#### GIVEN RECORDS ####

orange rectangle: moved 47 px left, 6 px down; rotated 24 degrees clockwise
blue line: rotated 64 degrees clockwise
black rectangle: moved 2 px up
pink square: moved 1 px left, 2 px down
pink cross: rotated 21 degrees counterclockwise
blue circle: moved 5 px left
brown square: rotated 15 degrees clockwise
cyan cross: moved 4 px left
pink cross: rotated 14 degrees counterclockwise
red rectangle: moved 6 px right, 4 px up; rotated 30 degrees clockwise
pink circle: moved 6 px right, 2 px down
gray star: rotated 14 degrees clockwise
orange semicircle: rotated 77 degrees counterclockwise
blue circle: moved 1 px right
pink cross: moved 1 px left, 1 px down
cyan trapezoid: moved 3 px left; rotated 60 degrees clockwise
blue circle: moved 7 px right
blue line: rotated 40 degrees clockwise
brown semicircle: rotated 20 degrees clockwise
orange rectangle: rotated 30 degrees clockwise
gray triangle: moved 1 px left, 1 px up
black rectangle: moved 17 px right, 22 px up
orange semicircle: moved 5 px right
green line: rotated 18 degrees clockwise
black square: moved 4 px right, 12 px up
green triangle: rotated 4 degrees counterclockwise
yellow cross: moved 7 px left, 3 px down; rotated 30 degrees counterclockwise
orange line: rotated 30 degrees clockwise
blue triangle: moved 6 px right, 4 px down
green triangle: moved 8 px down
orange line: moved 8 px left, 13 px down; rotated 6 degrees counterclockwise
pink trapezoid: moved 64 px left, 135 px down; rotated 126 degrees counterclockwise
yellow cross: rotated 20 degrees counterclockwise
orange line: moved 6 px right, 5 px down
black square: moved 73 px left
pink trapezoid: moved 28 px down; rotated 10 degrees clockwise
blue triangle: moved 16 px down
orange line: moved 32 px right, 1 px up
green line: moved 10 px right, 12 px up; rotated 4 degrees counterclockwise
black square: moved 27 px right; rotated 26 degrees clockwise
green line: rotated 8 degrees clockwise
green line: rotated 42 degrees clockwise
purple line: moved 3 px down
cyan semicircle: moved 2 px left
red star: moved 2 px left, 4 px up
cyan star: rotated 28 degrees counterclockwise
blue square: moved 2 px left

####

* PROBLEM DESCRIPTION *
Format every line of the material above as a JSON list of strings, one string per line, leaving out any blank lines.

* SOLUTION TO THE PROBLEM *
[
  "orange rectangle: moved 47 px left, 6 px down; rotated 24 degrees clockwise",
  "blue line: rotated 64 degrees clockwise",
  "black rectangle: moved 2 px up",
  "pink square: moved 1 px left, 2 px down",
  "pink cross: rotated 21 degrees counterclockwise",
  "blue circle: moved 5 px left",
  "brown square: rotated 15 degrees clockwise",
  "cyan cross: moved 4 px left",
  "pink cross: rotated 14 degrees counterclockwise",
  "red rectangle: moved 6 px right, 4 px up; rotated 30 degrees clockwise",
  "pink circle: moved 6 px right, 2 px down",
  "gray star: rotated 14 degrees clockwise",
  "orange semicircle: rotated 77 degrees counterclockwise",
  "blue circle: moved 1 px right",
  "pink cross: moved 1 px left, 1 px down",
  "cyan trapezoid: moved 3 px left; rotated 60 degrees clockwise",
  "blue circle: moved 7 px right",
  "blue line: rotated 40 degrees clockwise",
  "brown semicircle: rotated 20 degrees clockwise",
  "orange rectangle: rotated 30 degrees clockwise",
  "gray triangle: moved 1 px left, 1 px up",
  "black rectangle: moved 17 px right, 22 px up",
  "orange semicircle: moved 5 px right",
  "green line: rotated 18 degrees clockwise",
  "black square: moved 4 px right, 12 px up",
  "green triangle: rotated 4 degrees counterclockwise",
  "yellow cross: moved 7 px left, 3 px down; rotated 30 degrees counterclockwise",
  "orange line: rotated 30 degrees clockwise",
  "blue triangle: moved 6 px right, 4 px down",
  "green triangle: moved 8 px down",
  "orange line: moved 8 px left, 13 px down; rotated 6 degrees counterclockwise",
  "pink trapezoid: moved 64 px left, 135 px down; rotated 126 degrees counterclockwise",
  "yellow cross: rotated 20 degrees counterclockwise",
  "orange line: moved 6 px right, 5 px down",
  "black square: moved 73 px left",
  "pink trapezoid: moved 28 px down; rotated 10 degrees clockwise",
  "blue triangle: moved 16 px down",
  "orange line: moved 32 px right, 1 px up",
  "green line: moved 10 px right, 12 px up; rotated 4 degrees counterclockwise",
  "black square: moved 27 px right; rotated 26 degrees clockwise",
  "green line: rotated 8 degrees clockwise",
  "green line: rotated 42 degrees clockwise",
  "purple line: moved 3 px down",
  "cyan semicircle: moved 2 px left",
  "red star: moved 2 px left, 4 px up",
  "cyan star: rotated 28 degrees counterclockwise",
  "blue square: moved 2 px left"
]